-------- Extracted information

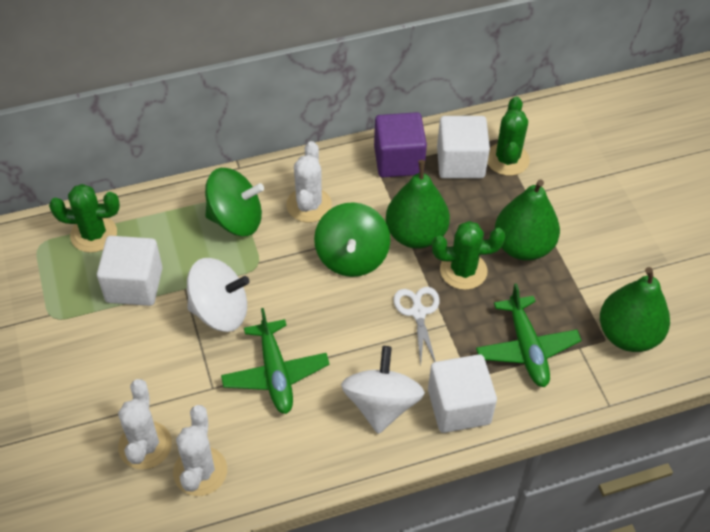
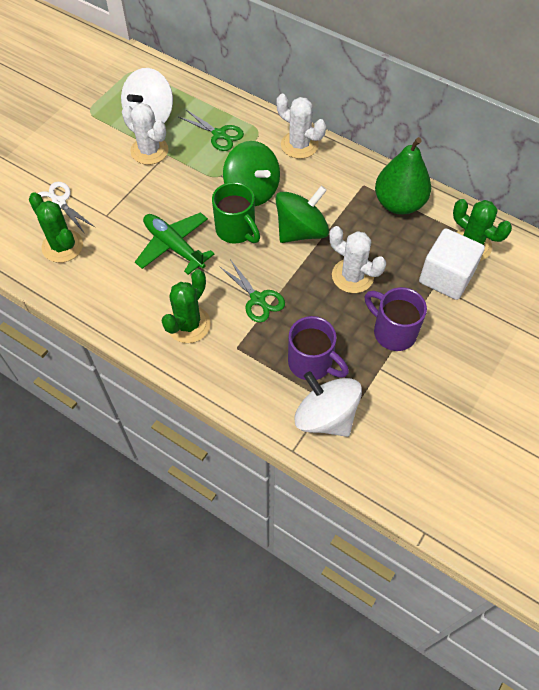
green mug: 0 -> 1
green pear: 3 -> 1
green plane: 2 -> 1
green scissors: 0 -> 2
purple cube: 1 -> 0
purple mug: 0 -> 2
white cube: 3 -> 1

----------------

▶ [Prompt]:
Output every line of the records above unchanged, and keep the pictures out.

▶ [Solution to this problem]:
green mug: 0 -> 1
green pear: 3 -> 1
green plane: 2 -> 1
green scissors: 0 -> 2
purple cube: 1 -> 0
purple mug: 0 -> 2
white cube: 3 -> 1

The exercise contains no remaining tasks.